[Work task] Which lines run from the line with "(65, 373) = (51, 209): white" to the end of the entries? Write out exactly those, leaving out the pictures.

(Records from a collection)
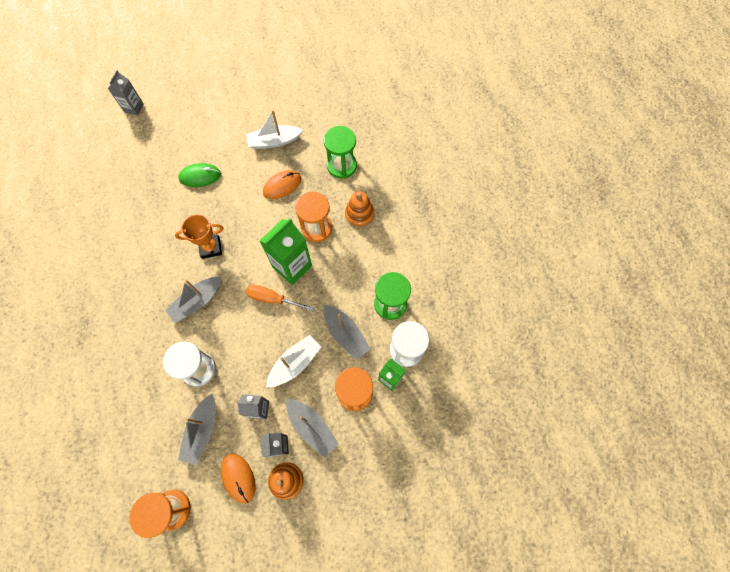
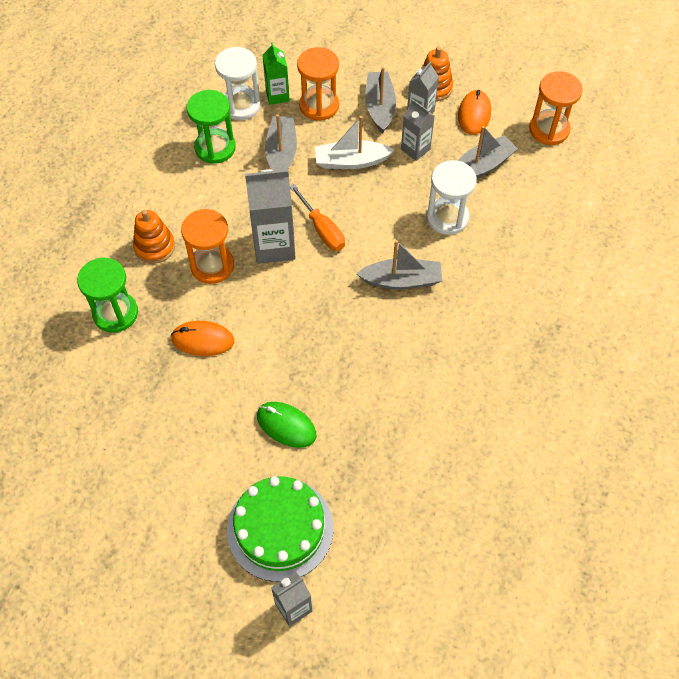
camera: 140 degrees left, 10 degrees down
(165, 132) = (280, 528): none -> green cake
(210, 248) = (343, 327): orange trophy -> none
(274, 141) = (159, 403): white boat -> none
(292, 266) = (274, 246): green carton -> grey carton

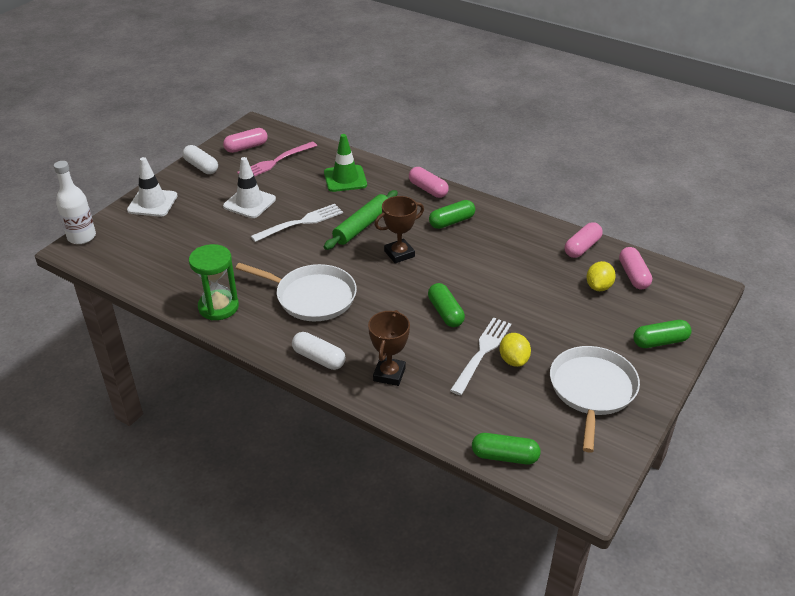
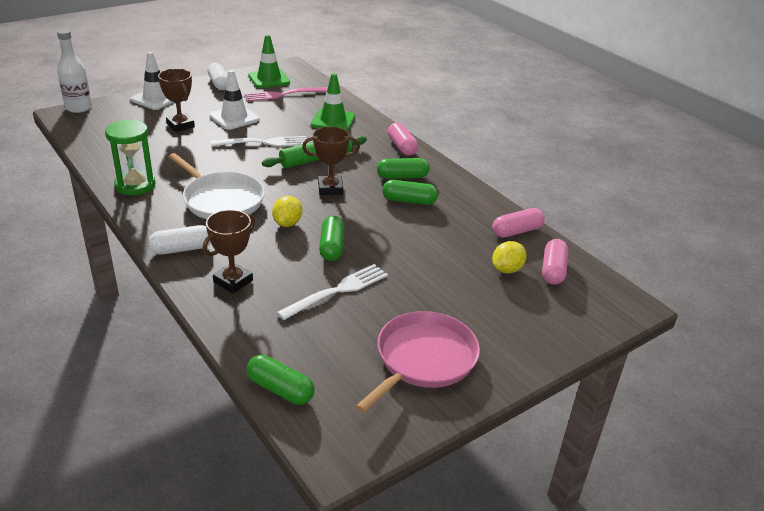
camera: 20 degrees right, 5 degrees down
(204, 227) = (180, 125): none -> brown trophy
(246, 147) = (269, 79): pink capsule -> green traffic cone
(319, 358) = (182, 249): white capsule -> white capsule turned 75 degrees counterclockwise
(513, 360) = (364, 307): yellow lemon -> yellow lemon (287, 223)
(592, 390) = (423, 359): white pan -> pink pan
(660, 342) = (535, 338): green capsule -> green capsule (409, 201)

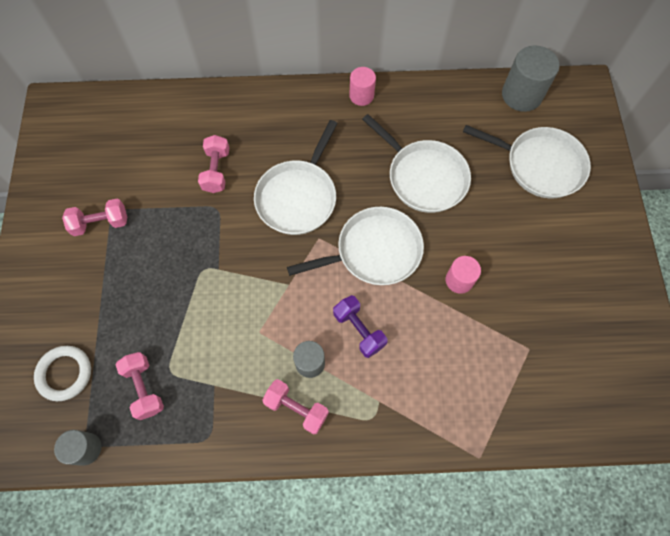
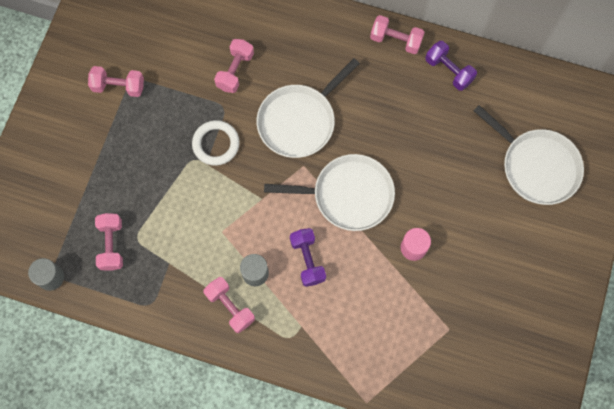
camera: 20 degrees right, 5 degrees up
(65, 373) = (51, 209): white ring -> white ring (216, 144)
(361, 96) = (395, 40): pink cylinder -> pink dumbbell
(422, 107) = (448, 71): none -> purple dumbbell
(424, 177) = (422, 141): white pan -> none
(521, 95) = (551, 90): grey cylinder -> none

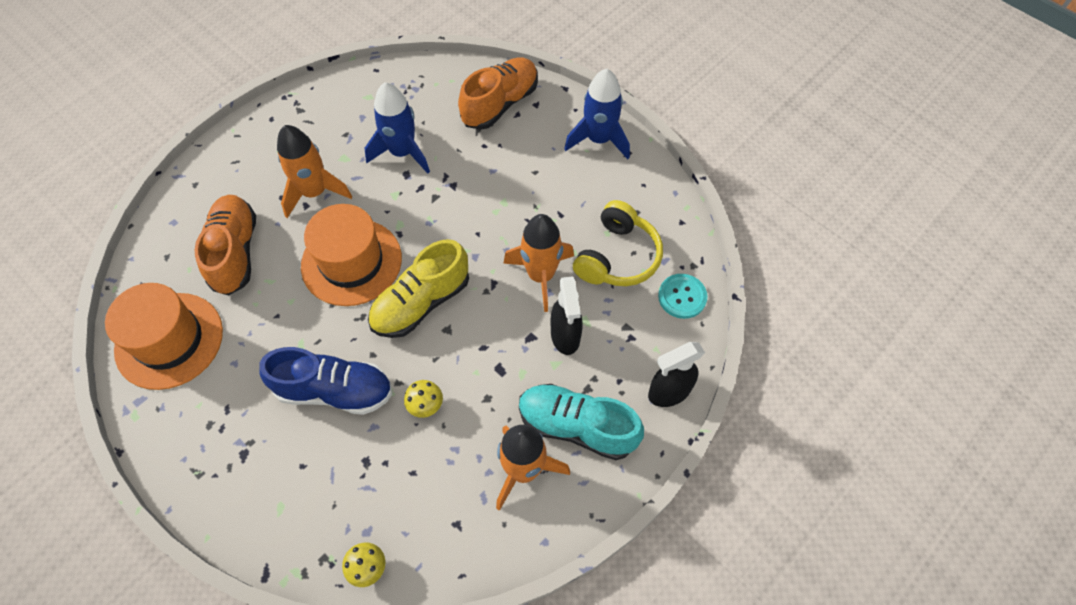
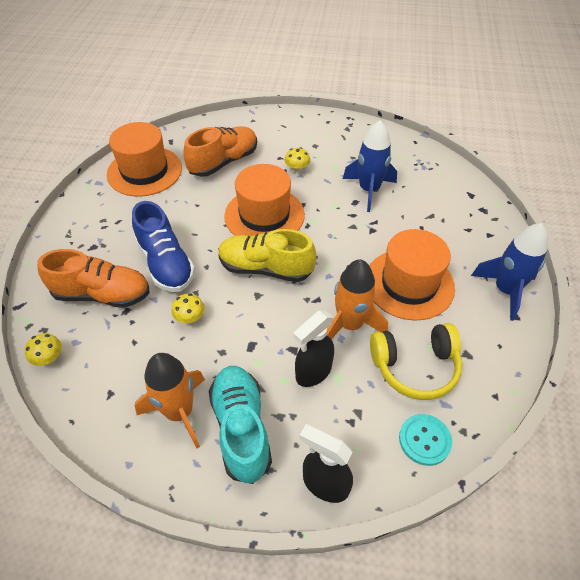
camera: 55 degrees right, 10 degrees down
(315, 192) = (297, 169): orange rocket -> yellow mushroom
(500, 104) = (465, 215): orange shoe -> orange shoe (102, 294)
(536, 201) = (409, 284): none -> orange hat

[Result for this exercise]
(65, 373) = (51, 209): white ring -> white ring (216, 144)
(361, 96) = (395, 40): pink cylinder -> pink dumbbell
(422, 107) = (448, 71): none -> purple dumbbell
(424, 177) = (422, 141): white pan -> none
(521, 95) = (551, 90): grey cylinder -> none

camera: 55 degrees right, 10 degrees down
(315, 192) = (297, 169): orange rocket -> yellow mushroom
(500, 104) = (465, 215): orange shoe -> orange shoe (102, 294)
(536, 201) = (409, 284): none -> orange hat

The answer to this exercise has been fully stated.